● Your task: Scan the records for "SCALE". Report each line that includes it.
BEGIN
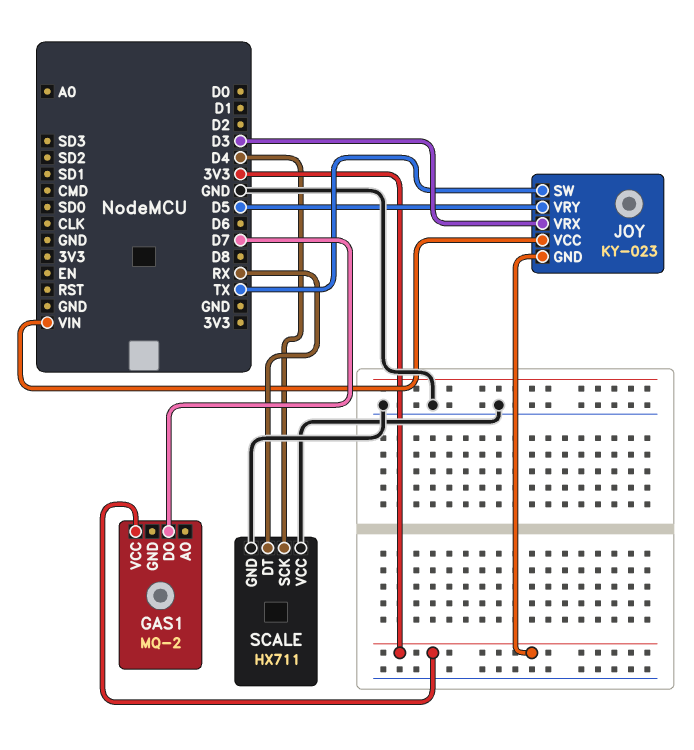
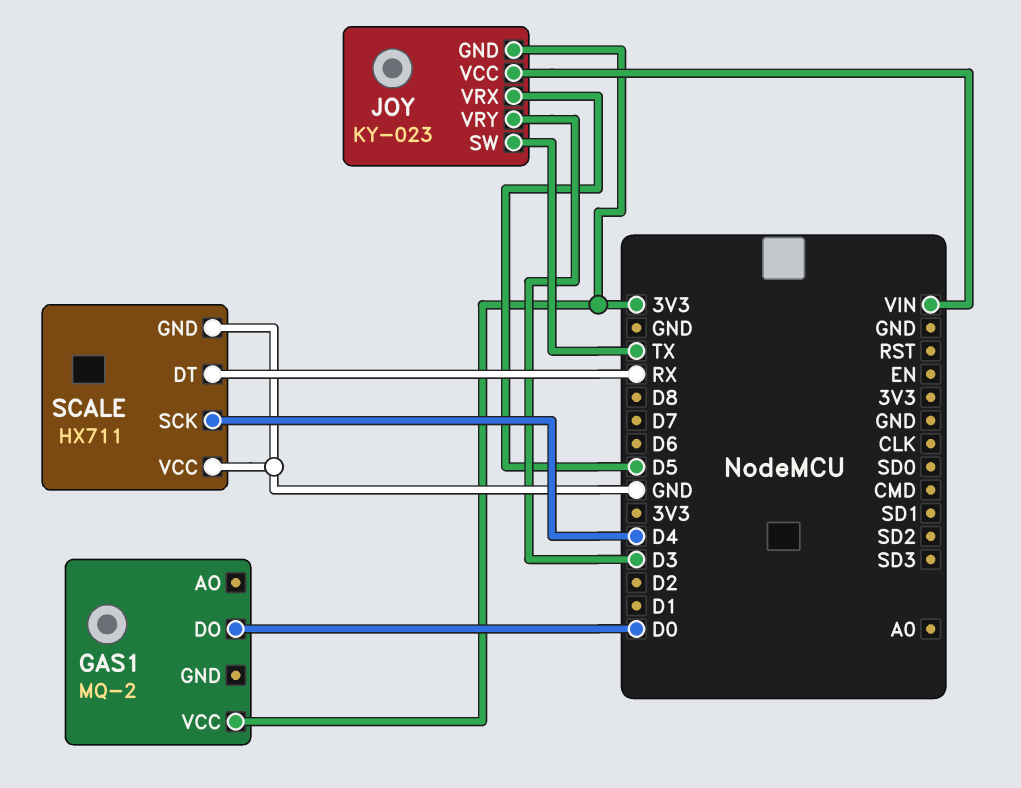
GAS1 pin DO: D7 -> D0
JOY pin VRX: D3 -> D5
JOY pin VRY: D5 -> D3

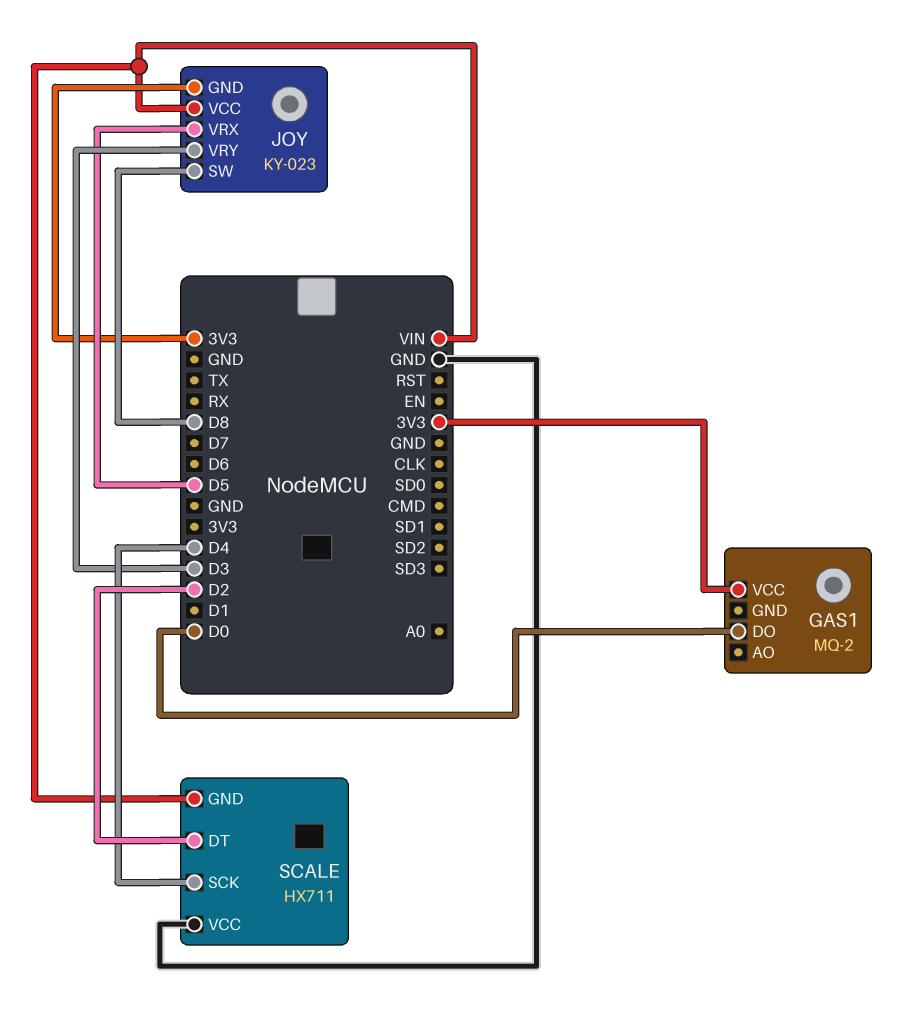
JOY pin SW: TX -> D8
SCALE pin DT: RX -> D2
SCALE pin GND: GND -> VIN

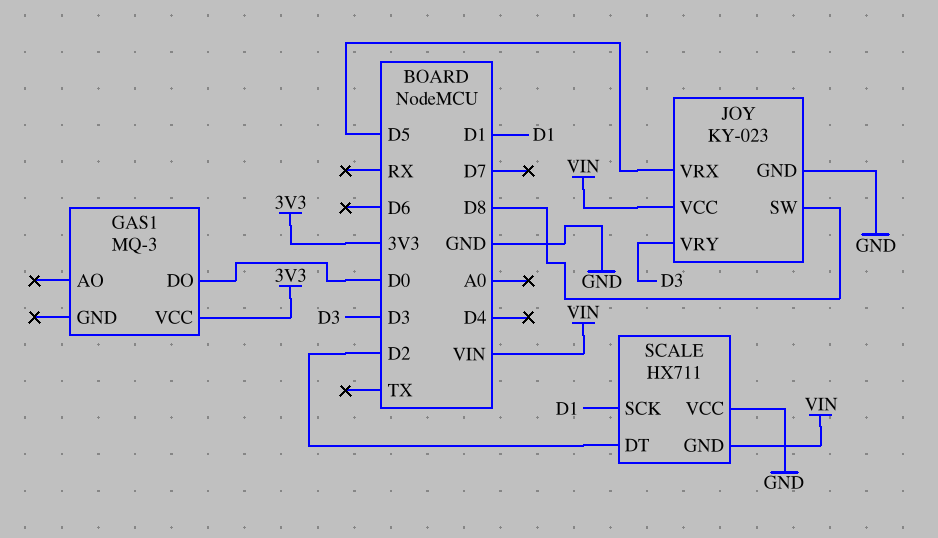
GAS1: MQ-2 -> MQ-3
JOY pin GND: 3V3 -> GND
SCALE pin SCK: D4 -> D1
END
● Answer space:
SCALE pin DT: RX -> D2
SCALE pin GND: GND -> VIN
SCALE pin SCK: D4 -> D1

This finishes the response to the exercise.